◆ EXERCISE ◆
Retype the records below from their first line through the line holding "green arrow: moved", including both ends and no pictures.

= Beginning of Section =

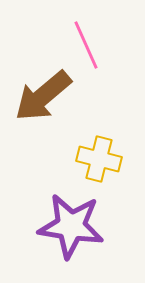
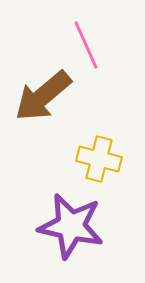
purple star: rotated 4 degrees clockwise
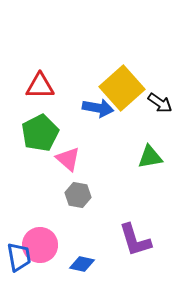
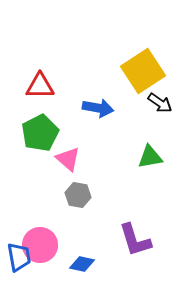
yellow square: moved 21 px right, 17 px up; rotated 9 degrees clockwise
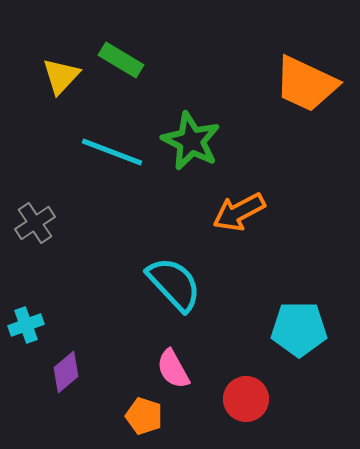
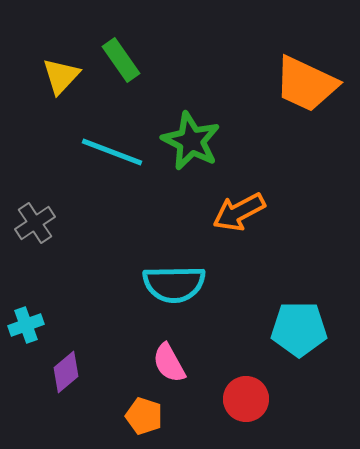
green rectangle: rotated 24 degrees clockwise
cyan semicircle: rotated 132 degrees clockwise
pink semicircle: moved 4 px left, 6 px up
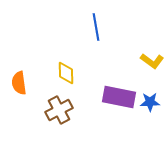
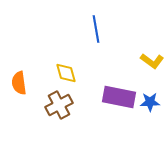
blue line: moved 2 px down
yellow diamond: rotated 15 degrees counterclockwise
brown cross: moved 5 px up
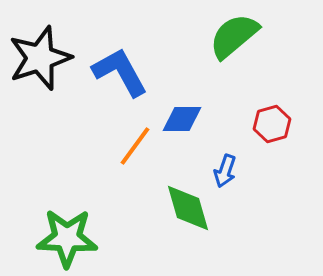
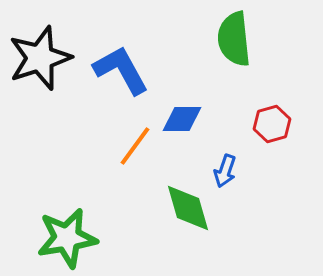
green semicircle: moved 3 px down; rotated 56 degrees counterclockwise
blue L-shape: moved 1 px right, 2 px up
green star: rotated 12 degrees counterclockwise
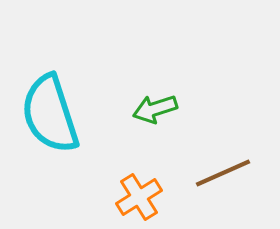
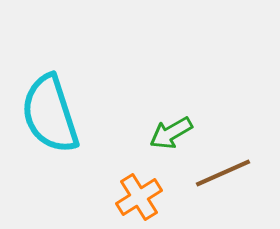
green arrow: moved 16 px right, 24 px down; rotated 12 degrees counterclockwise
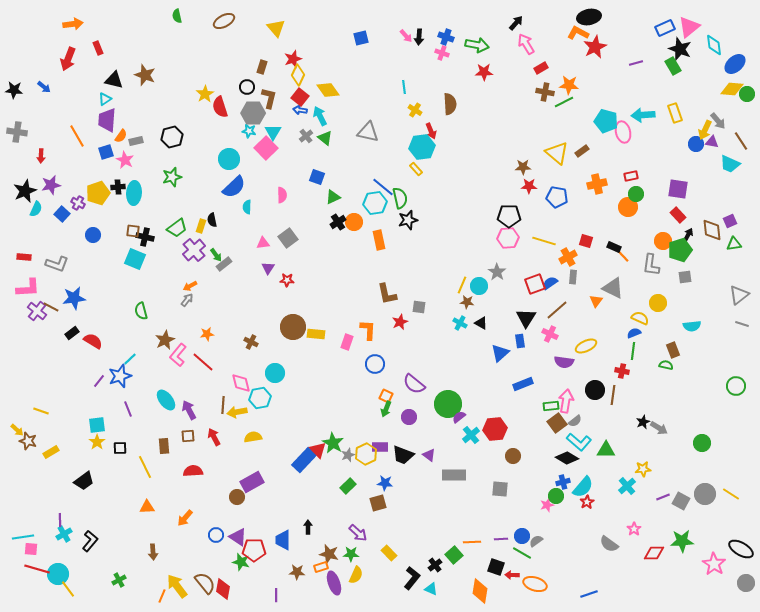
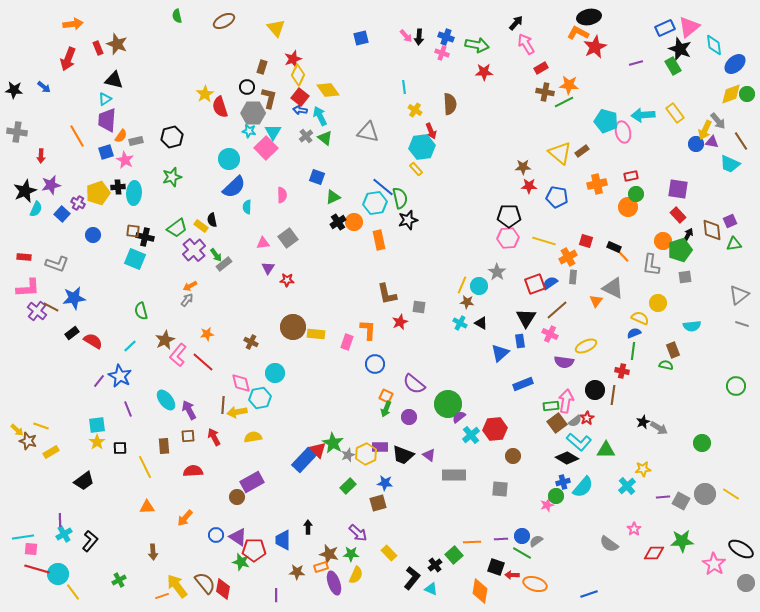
brown star at (145, 75): moved 28 px left, 31 px up
yellow diamond at (732, 89): moved 1 px left, 5 px down; rotated 25 degrees counterclockwise
yellow rectangle at (675, 113): rotated 18 degrees counterclockwise
yellow triangle at (557, 153): moved 3 px right
yellow rectangle at (201, 226): rotated 72 degrees counterclockwise
cyan line at (130, 359): moved 13 px up
blue star at (120, 376): rotated 25 degrees counterclockwise
yellow line at (41, 411): moved 15 px down
purple line at (663, 497): rotated 16 degrees clockwise
red star at (587, 502): moved 84 px up
yellow line at (68, 589): moved 5 px right, 3 px down
orange line at (162, 596): rotated 48 degrees clockwise
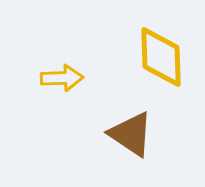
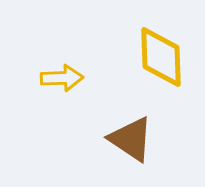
brown triangle: moved 5 px down
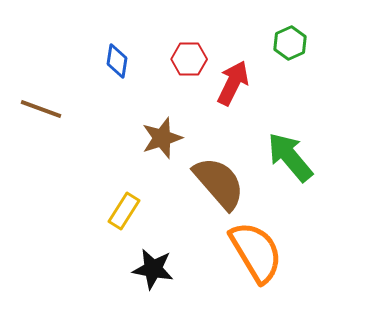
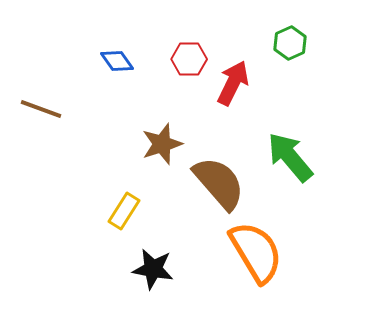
blue diamond: rotated 44 degrees counterclockwise
brown star: moved 6 px down
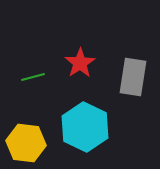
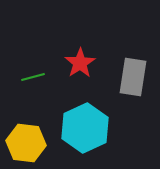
cyan hexagon: moved 1 px down; rotated 9 degrees clockwise
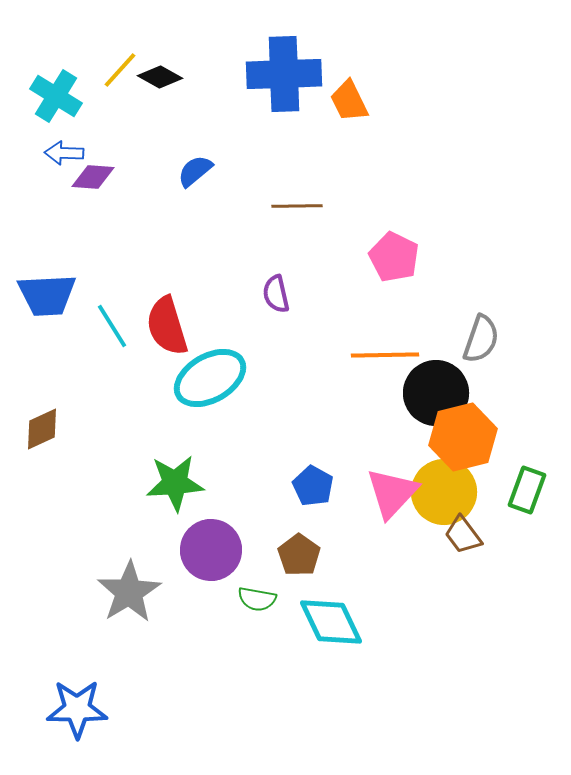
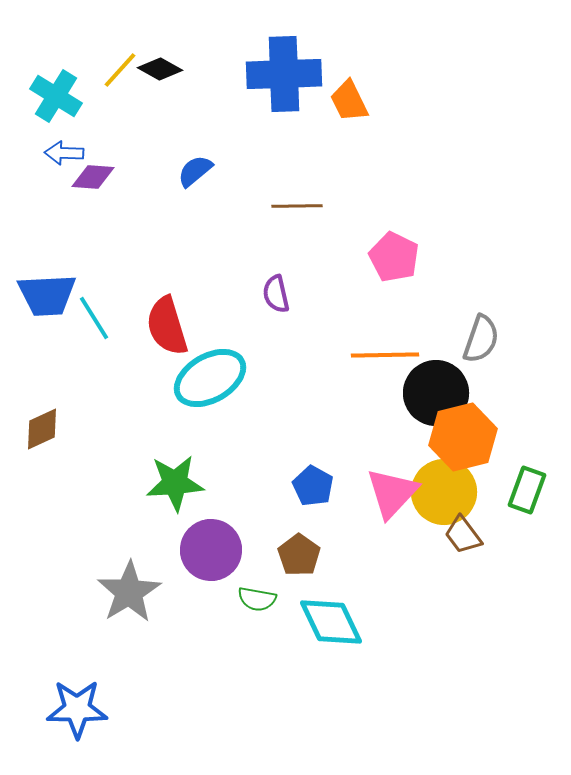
black diamond: moved 8 px up
cyan line: moved 18 px left, 8 px up
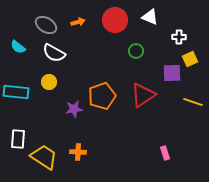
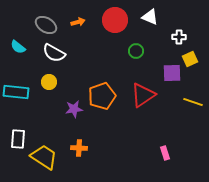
orange cross: moved 1 px right, 4 px up
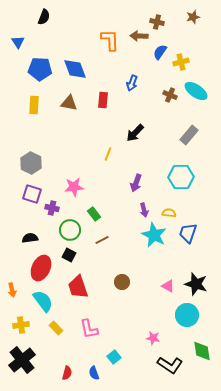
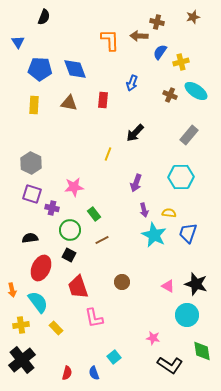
cyan semicircle at (43, 301): moved 5 px left, 1 px down
pink L-shape at (89, 329): moved 5 px right, 11 px up
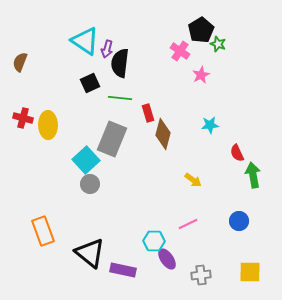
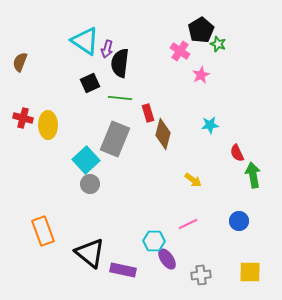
gray rectangle: moved 3 px right
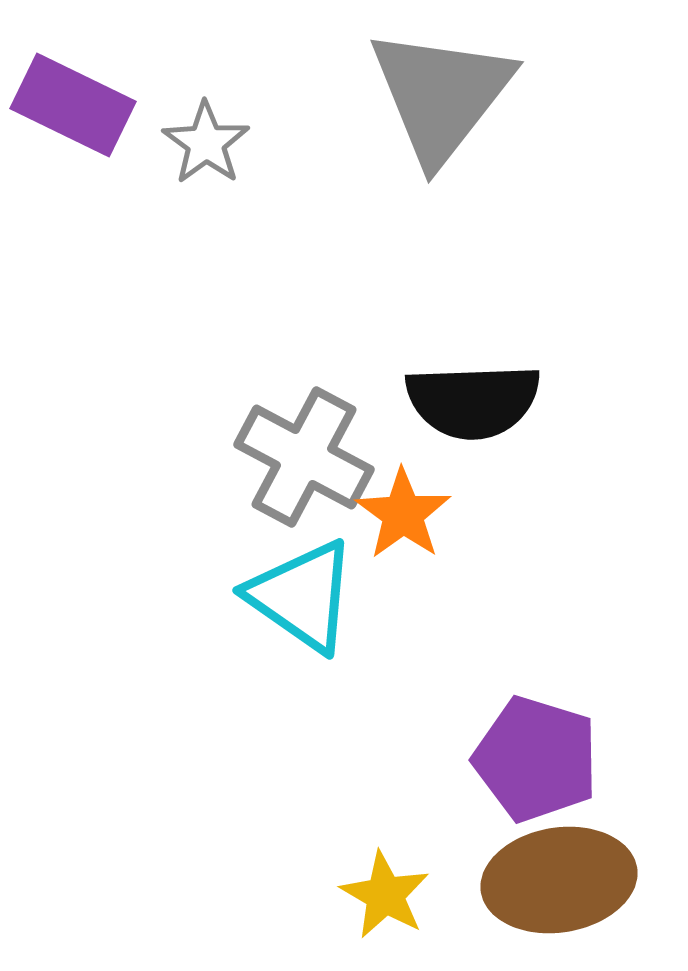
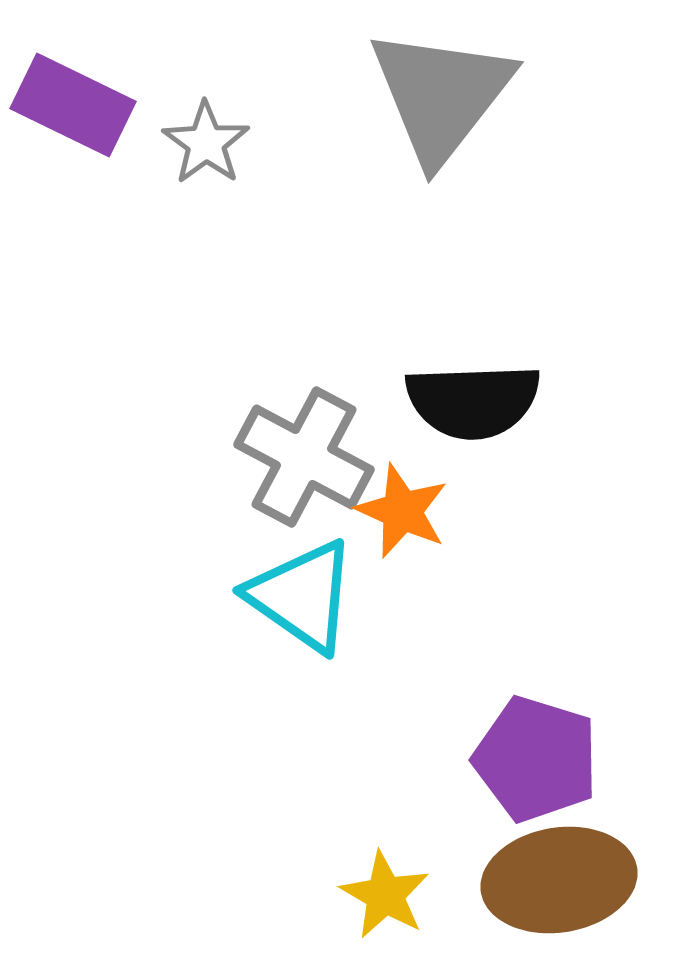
orange star: moved 1 px left, 3 px up; rotated 12 degrees counterclockwise
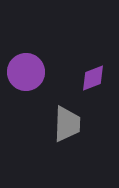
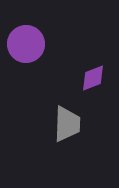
purple circle: moved 28 px up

= End of Section =

◆ REPLY ◆
purple star: rotated 4 degrees clockwise
yellow square: moved 21 px right, 17 px up; rotated 9 degrees clockwise
green rectangle: rotated 24 degrees clockwise
cyan semicircle: rotated 132 degrees clockwise
pink semicircle: moved 4 px left, 6 px up
blue line: moved 2 px down
yellow diamond: rotated 15 degrees counterclockwise
brown cross: moved 5 px up
green semicircle: moved 3 px down; rotated 56 degrees counterclockwise
blue L-shape: moved 1 px right, 2 px up
green star: rotated 12 degrees counterclockwise
green arrow: moved 16 px right, 24 px down; rotated 12 degrees counterclockwise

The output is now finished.